*Task instructions:* Whenever a line of the material contains the string "yellow", it should be copied.

-=-=-

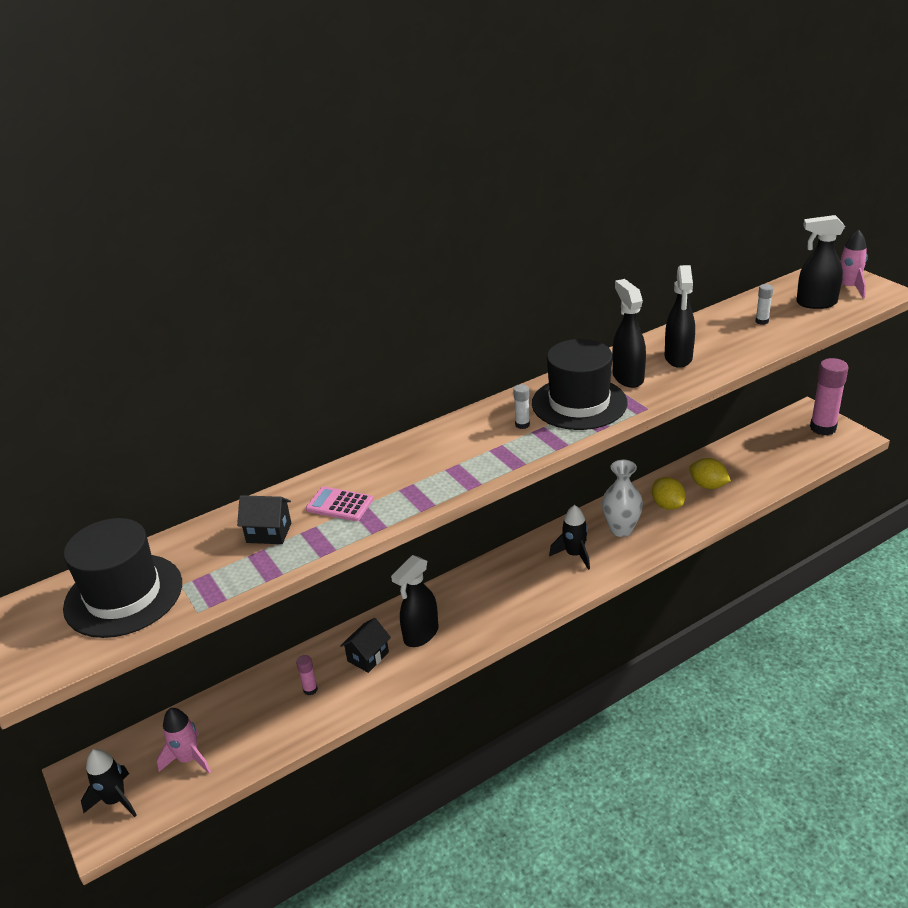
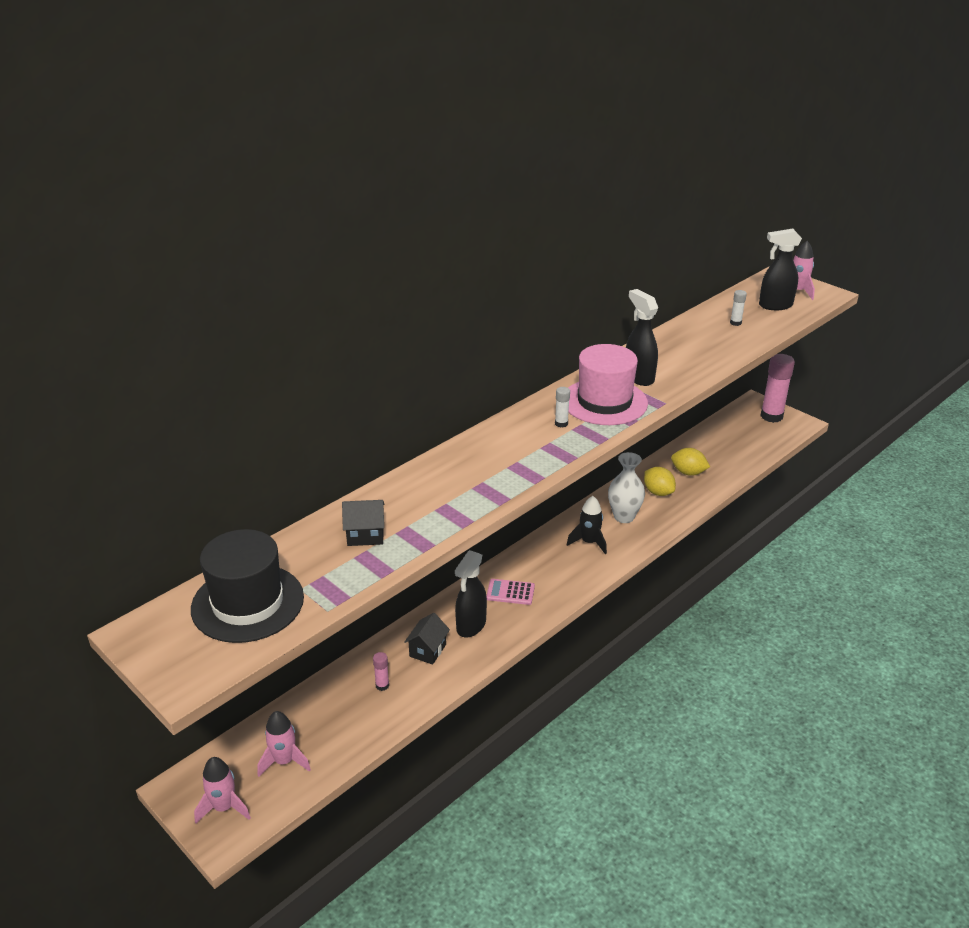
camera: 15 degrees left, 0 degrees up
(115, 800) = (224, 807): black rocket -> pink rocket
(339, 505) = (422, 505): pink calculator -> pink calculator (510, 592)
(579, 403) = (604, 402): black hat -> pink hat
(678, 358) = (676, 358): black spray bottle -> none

-=-=-

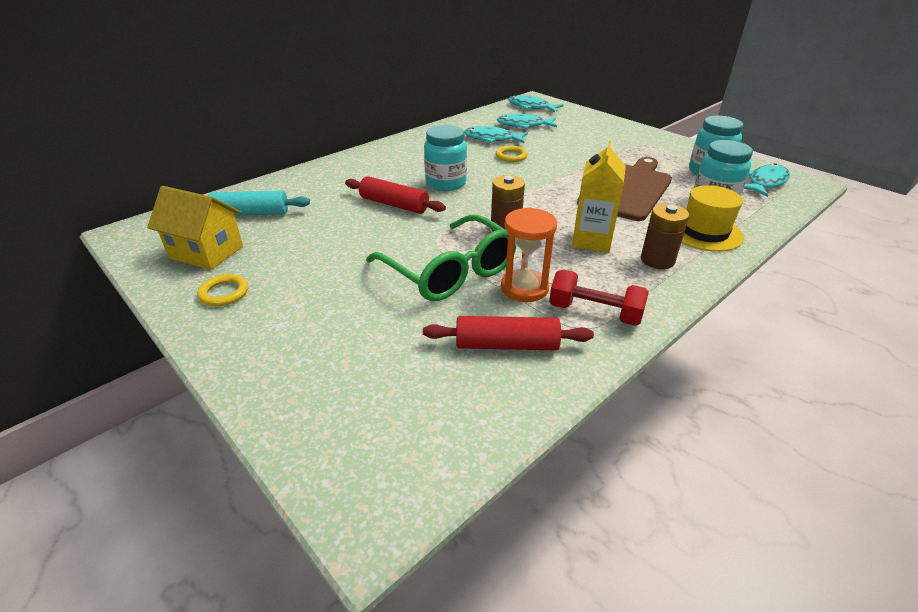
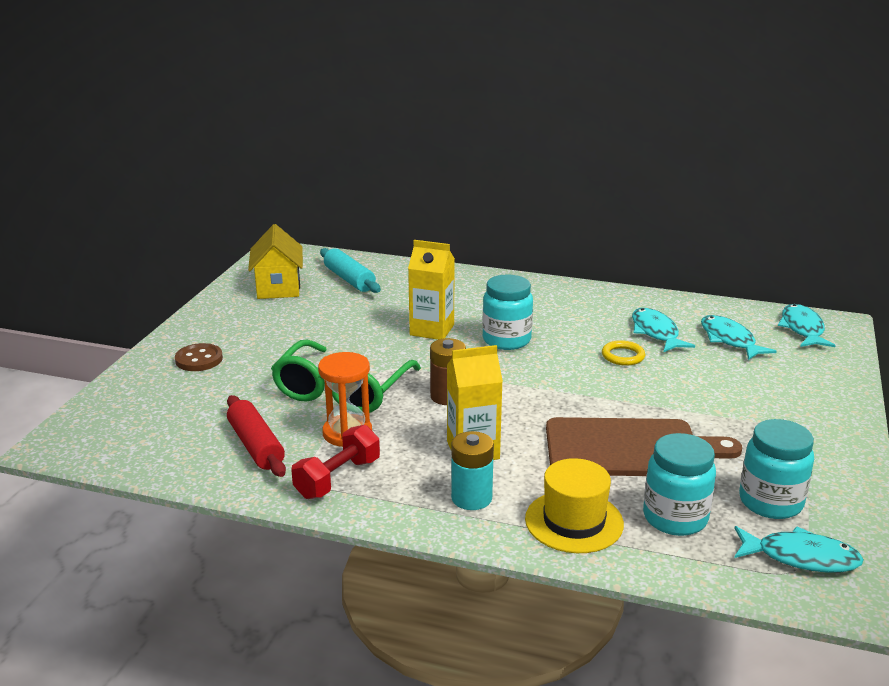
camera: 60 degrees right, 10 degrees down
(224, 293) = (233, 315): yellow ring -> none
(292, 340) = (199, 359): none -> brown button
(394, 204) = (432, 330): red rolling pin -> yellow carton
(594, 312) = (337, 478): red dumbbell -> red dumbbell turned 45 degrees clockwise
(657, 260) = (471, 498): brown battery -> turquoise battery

-=-=-

*Exercise solution:*
(224, 293) = (233, 315): yellow ring -> none
(394, 204) = (432, 330): red rolling pin -> yellow carton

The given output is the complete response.